** Task goal **
In the data below, the answer is the run of lines from the line containing "pink trapezoid: rotated 21 degrees clockwise" through the line containing "gray star: moved 1 px right, 1 px up", both included; print it exactly and nothing else.
(Dataset begins)
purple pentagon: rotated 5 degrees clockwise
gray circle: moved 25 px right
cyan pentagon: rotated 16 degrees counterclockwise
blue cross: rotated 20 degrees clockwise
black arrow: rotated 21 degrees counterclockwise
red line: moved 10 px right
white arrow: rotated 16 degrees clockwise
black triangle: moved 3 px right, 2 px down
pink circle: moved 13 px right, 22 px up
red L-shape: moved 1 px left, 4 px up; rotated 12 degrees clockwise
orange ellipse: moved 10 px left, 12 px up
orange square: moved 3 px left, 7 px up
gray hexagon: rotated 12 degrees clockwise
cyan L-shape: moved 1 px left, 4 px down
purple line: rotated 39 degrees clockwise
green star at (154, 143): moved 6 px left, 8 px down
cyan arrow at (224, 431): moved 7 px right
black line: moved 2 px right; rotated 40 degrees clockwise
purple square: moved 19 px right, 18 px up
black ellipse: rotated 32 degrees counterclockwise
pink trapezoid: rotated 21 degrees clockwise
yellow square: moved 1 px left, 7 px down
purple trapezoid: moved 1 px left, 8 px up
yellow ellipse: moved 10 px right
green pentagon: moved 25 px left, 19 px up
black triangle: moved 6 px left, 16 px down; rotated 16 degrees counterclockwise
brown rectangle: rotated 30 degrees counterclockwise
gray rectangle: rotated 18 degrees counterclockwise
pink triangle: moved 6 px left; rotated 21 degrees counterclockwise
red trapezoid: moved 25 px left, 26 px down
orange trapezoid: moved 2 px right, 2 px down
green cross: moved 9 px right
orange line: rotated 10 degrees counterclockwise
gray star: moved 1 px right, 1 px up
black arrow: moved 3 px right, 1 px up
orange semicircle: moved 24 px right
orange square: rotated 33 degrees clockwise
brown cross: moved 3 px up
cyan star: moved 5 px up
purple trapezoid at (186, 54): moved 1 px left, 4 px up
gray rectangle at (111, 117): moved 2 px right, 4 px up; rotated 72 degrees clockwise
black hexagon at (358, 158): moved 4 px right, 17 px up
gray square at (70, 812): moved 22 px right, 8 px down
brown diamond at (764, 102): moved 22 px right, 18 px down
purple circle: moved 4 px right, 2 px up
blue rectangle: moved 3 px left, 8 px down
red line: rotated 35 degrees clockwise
(Dataset ends)
** Written response **
pink trapezoid: rotated 21 degrees clockwise
yellow square: moved 1 px left, 7 px down
purple trapezoid: moved 1 px left, 8 px up
yellow ellipse: moved 10 px right
green pentagon: moved 25 px left, 19 px up
black triangle: moved 6 px left, 16 px down; rotated 16 degrees counterclockwise
brown rectangle: rotated 30 degrees counterclockwise
gray rectangle: rotated 18 degrees counterclockwise
pink triangle: moved 6 px left; rotated 21 degrees counterclockwise
red trapezoid: moved 25 px left, 26 px down
orange trapezoid: moved 2 px right, 2 px down
green cross: moved 9 px right
orange line: rotated 10 degrees counterclockwise
gray star: moved 1 px right, 1 px up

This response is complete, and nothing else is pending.